Stored data:
━━━━

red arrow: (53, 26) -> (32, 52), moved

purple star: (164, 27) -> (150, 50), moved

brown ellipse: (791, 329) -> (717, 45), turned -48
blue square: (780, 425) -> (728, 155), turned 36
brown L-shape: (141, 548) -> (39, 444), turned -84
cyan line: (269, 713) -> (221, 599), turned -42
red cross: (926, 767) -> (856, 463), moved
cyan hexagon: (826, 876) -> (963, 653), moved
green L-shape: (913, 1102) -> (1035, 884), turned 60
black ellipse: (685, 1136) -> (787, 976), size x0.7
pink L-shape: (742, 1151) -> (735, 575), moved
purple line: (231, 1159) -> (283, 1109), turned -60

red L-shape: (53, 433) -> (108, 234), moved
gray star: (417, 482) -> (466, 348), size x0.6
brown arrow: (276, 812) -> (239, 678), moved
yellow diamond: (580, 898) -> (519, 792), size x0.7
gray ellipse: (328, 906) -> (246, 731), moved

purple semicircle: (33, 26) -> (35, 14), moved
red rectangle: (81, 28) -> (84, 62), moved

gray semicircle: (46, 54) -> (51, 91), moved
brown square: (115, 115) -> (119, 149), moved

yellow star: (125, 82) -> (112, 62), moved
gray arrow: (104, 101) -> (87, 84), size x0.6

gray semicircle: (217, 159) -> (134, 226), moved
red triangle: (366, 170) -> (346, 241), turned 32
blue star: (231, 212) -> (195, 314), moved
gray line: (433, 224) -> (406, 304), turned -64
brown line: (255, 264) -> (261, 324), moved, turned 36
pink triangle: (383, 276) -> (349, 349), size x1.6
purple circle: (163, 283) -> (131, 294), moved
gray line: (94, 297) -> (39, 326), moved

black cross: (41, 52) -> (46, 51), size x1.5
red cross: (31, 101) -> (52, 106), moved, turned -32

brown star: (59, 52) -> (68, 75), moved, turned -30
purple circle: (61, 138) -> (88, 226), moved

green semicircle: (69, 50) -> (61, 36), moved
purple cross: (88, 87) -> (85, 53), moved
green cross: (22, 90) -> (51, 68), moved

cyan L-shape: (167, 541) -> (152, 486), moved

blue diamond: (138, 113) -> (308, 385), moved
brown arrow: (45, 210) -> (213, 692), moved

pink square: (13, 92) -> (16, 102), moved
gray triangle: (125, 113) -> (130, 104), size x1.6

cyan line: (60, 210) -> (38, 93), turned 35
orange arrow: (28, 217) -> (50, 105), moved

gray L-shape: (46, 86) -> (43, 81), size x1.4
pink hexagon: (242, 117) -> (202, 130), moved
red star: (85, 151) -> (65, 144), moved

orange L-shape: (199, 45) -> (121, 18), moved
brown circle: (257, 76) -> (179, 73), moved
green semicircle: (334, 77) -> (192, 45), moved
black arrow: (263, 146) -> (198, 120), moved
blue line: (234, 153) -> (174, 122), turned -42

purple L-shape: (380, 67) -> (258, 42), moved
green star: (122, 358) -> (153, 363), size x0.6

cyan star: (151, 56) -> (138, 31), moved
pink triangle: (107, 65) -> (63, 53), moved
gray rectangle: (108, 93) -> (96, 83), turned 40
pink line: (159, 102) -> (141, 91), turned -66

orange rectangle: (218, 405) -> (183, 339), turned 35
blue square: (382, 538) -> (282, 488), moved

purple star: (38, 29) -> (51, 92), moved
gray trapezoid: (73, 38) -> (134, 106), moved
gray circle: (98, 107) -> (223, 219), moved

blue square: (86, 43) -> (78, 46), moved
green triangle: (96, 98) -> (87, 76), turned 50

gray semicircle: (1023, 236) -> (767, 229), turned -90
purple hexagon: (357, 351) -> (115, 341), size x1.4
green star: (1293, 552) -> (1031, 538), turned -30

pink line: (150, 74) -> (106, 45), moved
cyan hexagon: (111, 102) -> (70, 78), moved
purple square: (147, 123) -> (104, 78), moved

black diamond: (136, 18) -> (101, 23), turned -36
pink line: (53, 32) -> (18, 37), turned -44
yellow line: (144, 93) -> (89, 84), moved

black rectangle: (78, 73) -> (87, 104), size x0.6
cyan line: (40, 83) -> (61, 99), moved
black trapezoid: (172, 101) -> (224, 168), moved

━━━━

About this task: Transcribe, exactly and without additions, the lines of the records above, beginning with the line that contains "gray rectangle: (108, 93)" and ending with the line that contains "gray trapezoid: (73, 38) -> (134, 106), moved", both included.

Exercise response:
gray rectangle: (108, 93) -> (96, 83), turned 40
pink line: (159, 102) -> (141, 91), turned -66

orange rectangle: (218, 405) -> (183, 339), turned 35
blue square: (382, 538) -> (282, 488), moved

purple star: (38, 29) -> (51, 92), moved
gray trapezoid: (73, 38) -> (134, 106), moved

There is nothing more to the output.